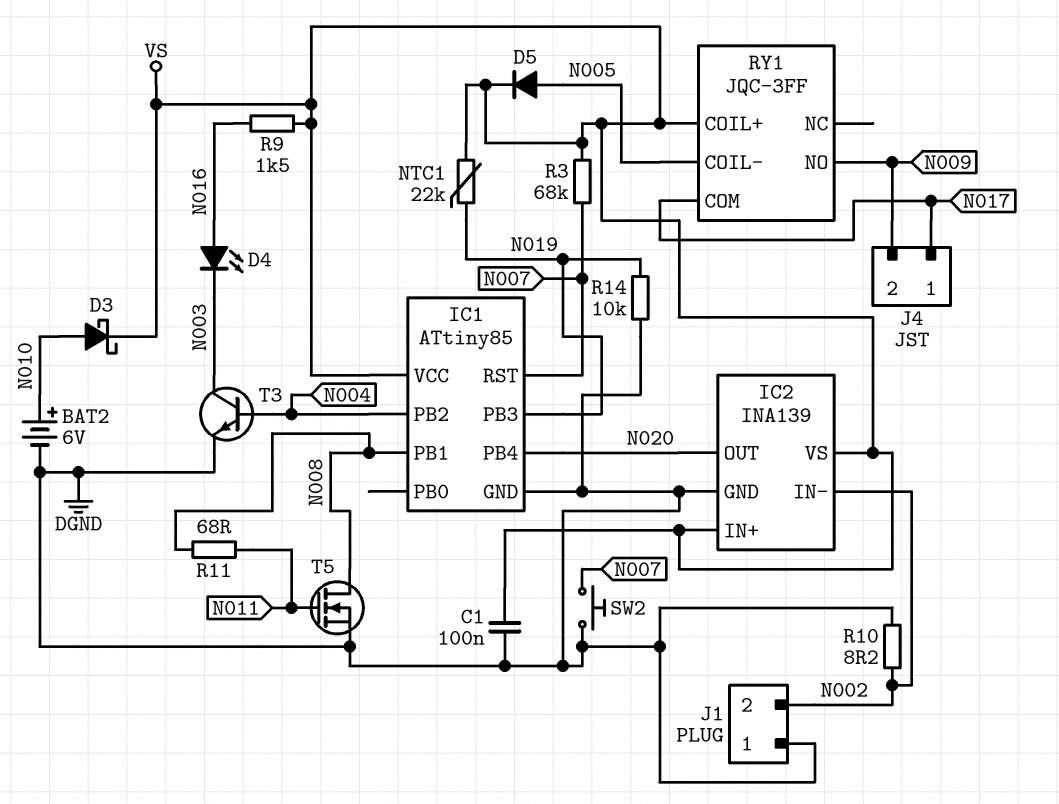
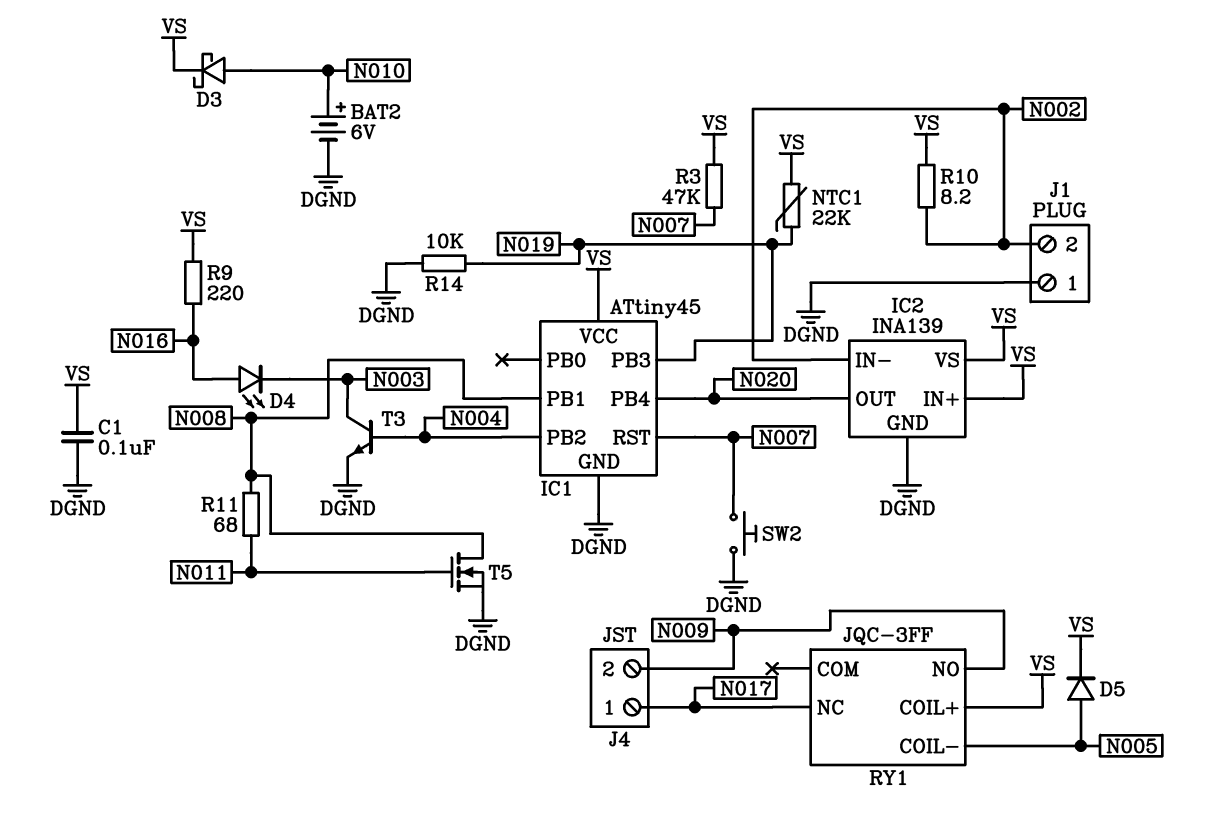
IC1: ATtiny85 -> ATtiny45
R3: 68k (N007, VS) -> 47k (N007, VS)
R9: 1.5k (N016, VS) -> 220 (N016, VS)
R10: 8.2 (DGND, N002) -> 8.2 (N002, VS)
RY1 pin COM: N017 -> none
RY1 pin NC: none -> N017

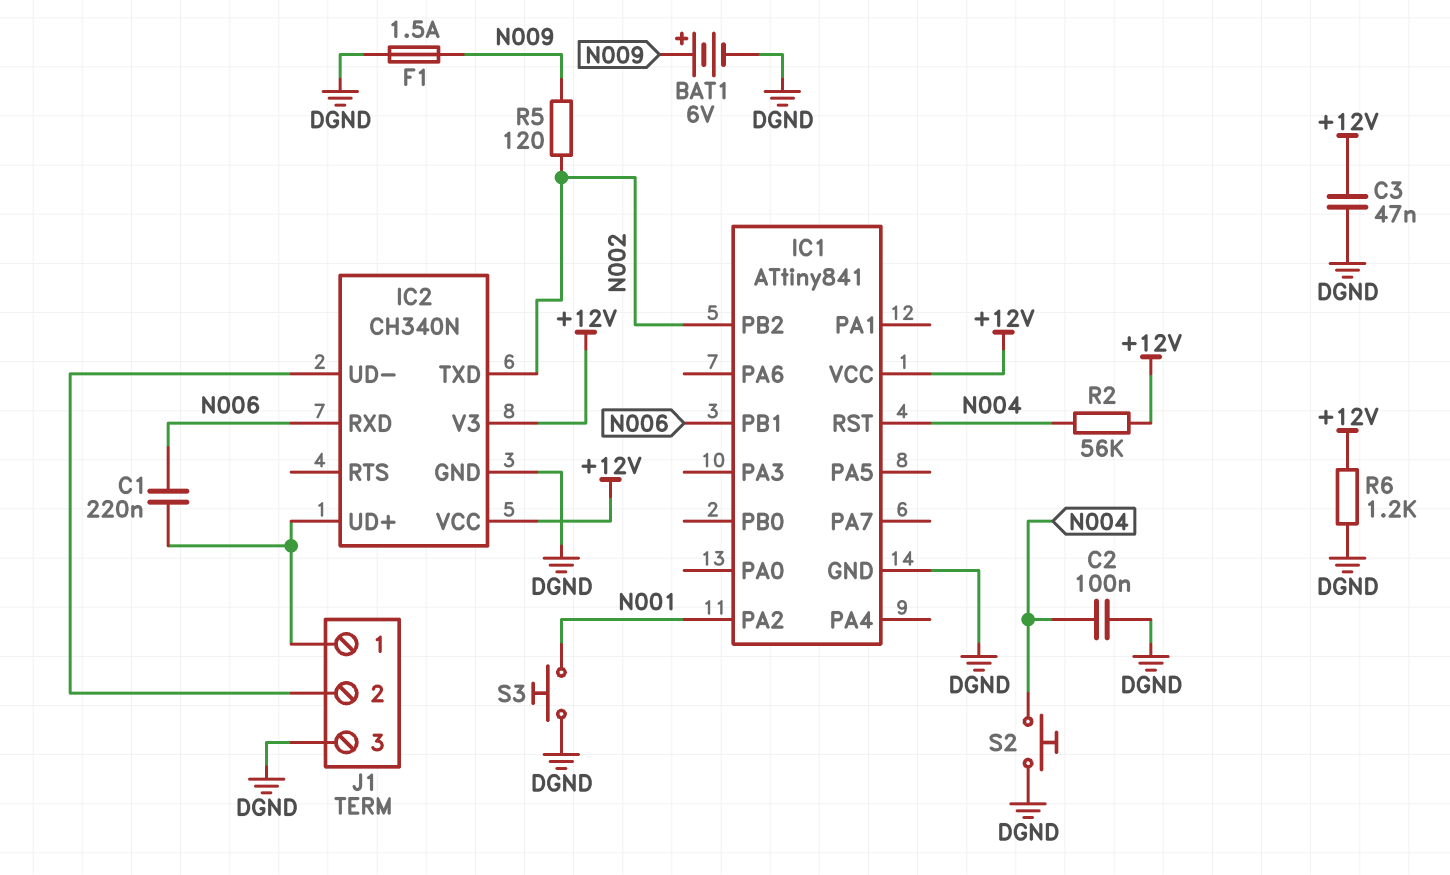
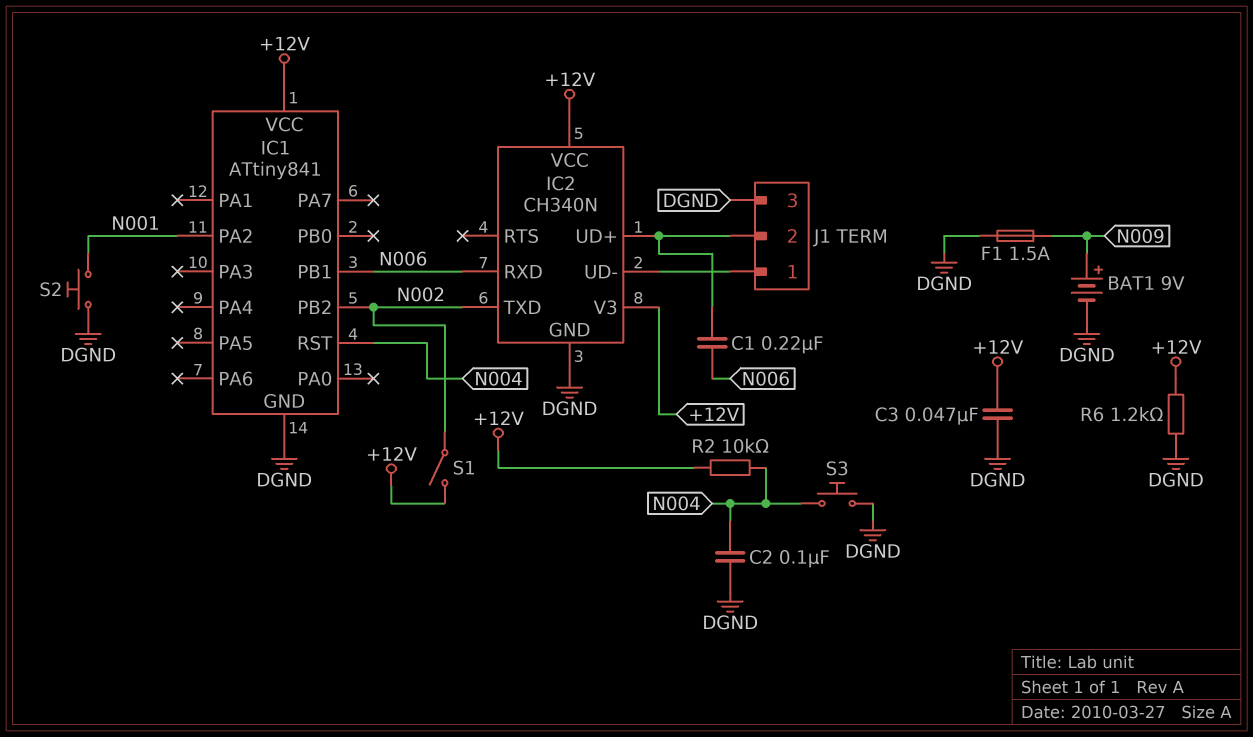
BAT1: 6V (plus N009, minus DGND) -> 9V (plus N009, minus DGND)
J1 pin 1: IC2/UD+ -> IC2/UD-
J1 pin 2: IC2/UD- -> IC2/UD+
R2: 56k (+12V, N004) -> 10k (+12V, N004)
R5: 120 (N002, N009) -> none
S1: none -> switch (+12V, N002)
S2: button (DGND, N004) -> button (DGND, N001)
S3: button (DGND, N001) -> button (DGND, N004)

Work instructions: Everything from the line with "S2: button (DGND, N004)" to the last line of the entries above is to be retyped exactly. Include both ends.

Answer below:
S2: button (DGND, N004) -> button (DGND, N001)
S3: button (DGND, N001) -> button (DGND, N004)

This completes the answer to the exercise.